**** RECORD EXCERPTS ****

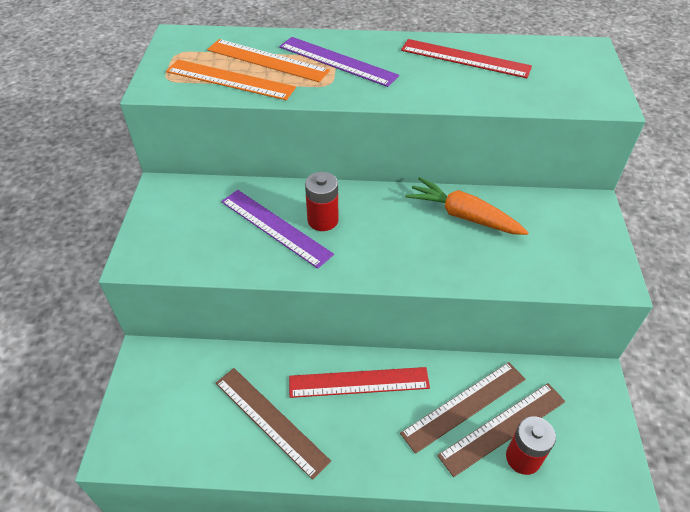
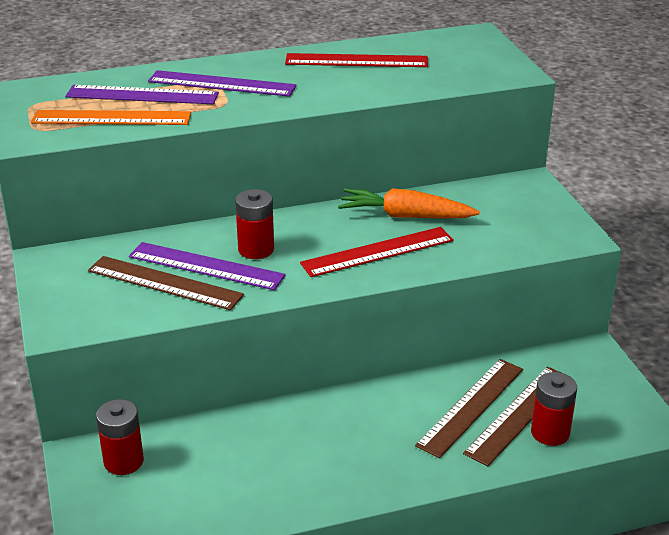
camera: 20 degrees left, 15 degrees down
orange ruler [207,39,330,82] -> purple ruler [65,85,219,104]
brown ruler [216,368,331,480] -> brown ruler moved to [88,256,244,310]
red ruler [289,367,430,398] -> red ruler moved to [300,227,454,277]
none -> red battery [96,399,144,475]

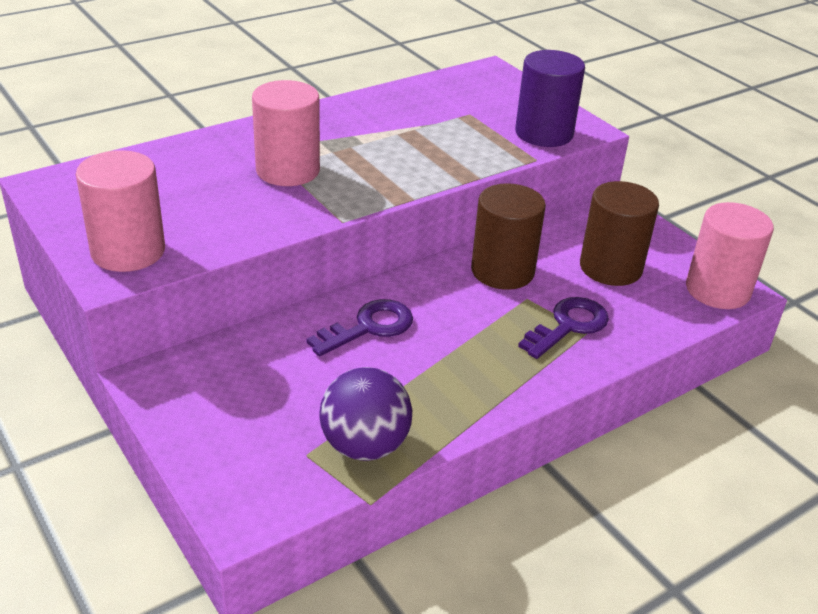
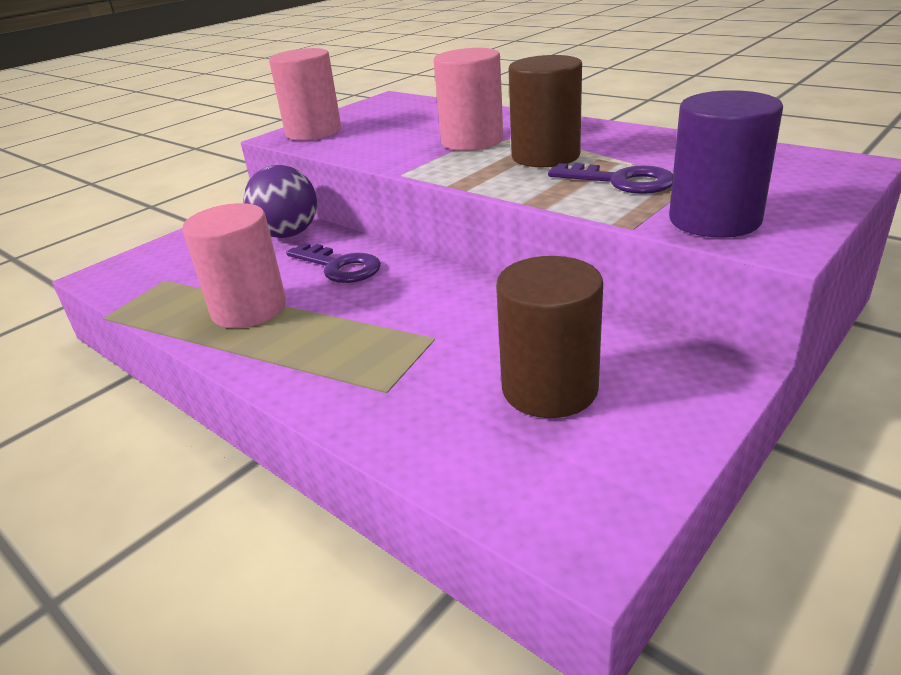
camera: 80 degrees right, 5 degrees down
purple ball [320,367,412,461] -> purple ball moved to [243,165,317,238]
brown cylinder [471,183,546,290] -> brown cylinder moved to [509,55,582,167]
purple key [518,297,609,359] -> purple key moved to [548,163,673,194]
pink cylinder [686,202,774,309] -> pink cylinder moved to [182,203,286,329]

****

**ASSIGNED TASK**
Considering only the records above, state the number of lines that include the word "down", with nothing added.

**THE COMPLETED TASK**
2